(Spatial object tracking data)
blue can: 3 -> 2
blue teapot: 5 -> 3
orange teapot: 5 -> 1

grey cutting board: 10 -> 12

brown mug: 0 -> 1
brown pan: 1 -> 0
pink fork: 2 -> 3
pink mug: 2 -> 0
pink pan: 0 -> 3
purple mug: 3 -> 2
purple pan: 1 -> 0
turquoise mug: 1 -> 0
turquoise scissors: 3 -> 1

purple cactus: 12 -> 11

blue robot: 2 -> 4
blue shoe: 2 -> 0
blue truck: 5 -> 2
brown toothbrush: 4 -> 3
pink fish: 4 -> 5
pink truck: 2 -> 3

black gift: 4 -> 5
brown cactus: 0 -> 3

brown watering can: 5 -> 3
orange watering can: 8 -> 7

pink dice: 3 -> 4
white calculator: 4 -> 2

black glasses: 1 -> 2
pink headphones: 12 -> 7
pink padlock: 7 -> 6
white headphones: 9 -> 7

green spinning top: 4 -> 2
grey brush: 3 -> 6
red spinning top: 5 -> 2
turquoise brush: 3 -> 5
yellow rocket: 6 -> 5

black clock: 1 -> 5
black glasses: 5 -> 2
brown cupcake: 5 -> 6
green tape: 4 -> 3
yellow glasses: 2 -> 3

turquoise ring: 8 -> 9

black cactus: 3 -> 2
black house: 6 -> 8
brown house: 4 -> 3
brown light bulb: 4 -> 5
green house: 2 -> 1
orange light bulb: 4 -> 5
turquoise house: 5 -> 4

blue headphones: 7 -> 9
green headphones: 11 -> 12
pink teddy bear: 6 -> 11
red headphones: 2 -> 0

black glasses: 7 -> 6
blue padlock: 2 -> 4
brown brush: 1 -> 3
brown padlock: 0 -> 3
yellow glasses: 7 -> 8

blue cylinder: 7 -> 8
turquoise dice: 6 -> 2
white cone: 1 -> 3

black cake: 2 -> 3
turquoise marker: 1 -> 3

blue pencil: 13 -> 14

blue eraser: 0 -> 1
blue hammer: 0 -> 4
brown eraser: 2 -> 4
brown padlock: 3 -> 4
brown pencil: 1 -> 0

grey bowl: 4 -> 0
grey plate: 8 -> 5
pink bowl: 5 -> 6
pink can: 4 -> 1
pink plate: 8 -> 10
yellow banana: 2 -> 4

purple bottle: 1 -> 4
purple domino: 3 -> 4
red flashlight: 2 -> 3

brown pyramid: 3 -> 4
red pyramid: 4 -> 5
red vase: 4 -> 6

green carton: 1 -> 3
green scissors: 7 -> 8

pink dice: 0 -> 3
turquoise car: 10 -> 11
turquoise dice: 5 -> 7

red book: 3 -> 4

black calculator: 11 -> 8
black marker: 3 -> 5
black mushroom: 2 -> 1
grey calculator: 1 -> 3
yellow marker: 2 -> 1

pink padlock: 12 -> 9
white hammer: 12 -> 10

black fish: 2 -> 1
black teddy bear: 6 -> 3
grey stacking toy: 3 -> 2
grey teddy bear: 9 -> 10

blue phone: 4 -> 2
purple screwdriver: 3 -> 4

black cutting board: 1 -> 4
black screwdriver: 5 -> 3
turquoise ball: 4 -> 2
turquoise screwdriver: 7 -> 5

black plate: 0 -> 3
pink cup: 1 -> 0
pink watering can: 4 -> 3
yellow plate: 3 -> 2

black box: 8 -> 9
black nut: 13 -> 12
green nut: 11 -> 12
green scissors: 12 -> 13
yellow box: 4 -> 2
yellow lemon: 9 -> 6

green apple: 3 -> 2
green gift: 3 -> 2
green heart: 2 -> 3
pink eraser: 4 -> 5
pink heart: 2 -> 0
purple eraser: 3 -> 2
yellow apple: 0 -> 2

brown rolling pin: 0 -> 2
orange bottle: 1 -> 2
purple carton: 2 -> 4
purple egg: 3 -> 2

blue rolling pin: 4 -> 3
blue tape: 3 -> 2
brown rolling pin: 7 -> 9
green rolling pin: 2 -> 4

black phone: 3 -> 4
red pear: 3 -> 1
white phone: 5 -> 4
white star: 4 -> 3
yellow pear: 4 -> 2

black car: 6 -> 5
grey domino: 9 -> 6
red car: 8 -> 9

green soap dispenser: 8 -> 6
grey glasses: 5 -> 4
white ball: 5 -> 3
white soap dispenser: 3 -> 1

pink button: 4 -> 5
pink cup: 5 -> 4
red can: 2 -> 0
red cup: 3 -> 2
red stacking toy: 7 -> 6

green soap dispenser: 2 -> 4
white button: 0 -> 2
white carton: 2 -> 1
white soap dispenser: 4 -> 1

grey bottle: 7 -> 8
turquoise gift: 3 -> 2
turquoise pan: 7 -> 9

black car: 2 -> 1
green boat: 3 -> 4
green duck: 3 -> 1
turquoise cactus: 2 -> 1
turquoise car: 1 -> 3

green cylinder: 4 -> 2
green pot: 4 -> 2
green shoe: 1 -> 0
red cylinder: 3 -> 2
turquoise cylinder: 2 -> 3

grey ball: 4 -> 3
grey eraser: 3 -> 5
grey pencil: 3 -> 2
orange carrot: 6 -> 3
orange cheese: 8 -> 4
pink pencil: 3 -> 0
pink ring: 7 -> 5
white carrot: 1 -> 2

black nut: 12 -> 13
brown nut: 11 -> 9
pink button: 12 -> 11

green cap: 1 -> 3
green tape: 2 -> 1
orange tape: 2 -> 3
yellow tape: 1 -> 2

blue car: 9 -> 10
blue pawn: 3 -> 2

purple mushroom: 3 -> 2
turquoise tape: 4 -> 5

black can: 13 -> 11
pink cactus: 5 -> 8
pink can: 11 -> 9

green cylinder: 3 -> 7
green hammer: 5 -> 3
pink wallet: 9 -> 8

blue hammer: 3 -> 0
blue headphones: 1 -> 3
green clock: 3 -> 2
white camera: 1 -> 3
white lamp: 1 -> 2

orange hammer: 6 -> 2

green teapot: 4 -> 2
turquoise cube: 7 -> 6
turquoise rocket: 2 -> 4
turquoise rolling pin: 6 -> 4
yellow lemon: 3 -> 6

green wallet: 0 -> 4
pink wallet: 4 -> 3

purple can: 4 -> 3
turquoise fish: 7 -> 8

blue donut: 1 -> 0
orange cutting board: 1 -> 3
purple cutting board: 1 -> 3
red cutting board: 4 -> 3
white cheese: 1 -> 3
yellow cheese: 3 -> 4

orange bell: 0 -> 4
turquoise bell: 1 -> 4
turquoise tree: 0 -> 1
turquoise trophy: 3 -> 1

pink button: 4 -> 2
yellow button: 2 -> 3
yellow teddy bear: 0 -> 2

#### [Task directions]
Print exactly the lines that run from the line containing "green wallet: 0 -> 4" to the end of the data, both ends included.

#### [Exercise response]
green wallet: 0 -> 4
pink wallet: 4 -> 3

purple can: 4 -> 3
turquoise fish: 7 -> 8

blue donut: 1 -> 0
orange cutting board: 1 -> 3
purple cutting board: 1 -> 3
red cutting board: 4 -> 3
white cheese: 1 -> 3
yellow cheese: 3 -> 4

orange bell: 0 -> 4
turquoise bell: 1 -> 4
turquoise tree: 0 -> 1
turquoise trophy: 3 -> 1

pink button: 4 -> 2
yellow button: 2 -> 3
yellow teddy bear: 0 -> 2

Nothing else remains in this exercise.